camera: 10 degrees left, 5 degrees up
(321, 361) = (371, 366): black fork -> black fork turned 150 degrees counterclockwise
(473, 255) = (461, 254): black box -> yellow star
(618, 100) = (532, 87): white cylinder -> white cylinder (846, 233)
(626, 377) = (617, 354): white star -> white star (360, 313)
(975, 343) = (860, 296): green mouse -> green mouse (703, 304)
_ _ _
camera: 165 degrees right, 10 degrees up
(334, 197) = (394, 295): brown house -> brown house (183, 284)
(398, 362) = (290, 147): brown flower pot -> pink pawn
_ _ _
(WHAT THE TASK ASKS) From the material above, please return each line containing "white".

(WRITTEN ANSWER)
(618, 100) = (532, 87): white cylinder -> white cylinder (846, 233)
(626, 377) = (617, 354): white star -> white star (360, 313)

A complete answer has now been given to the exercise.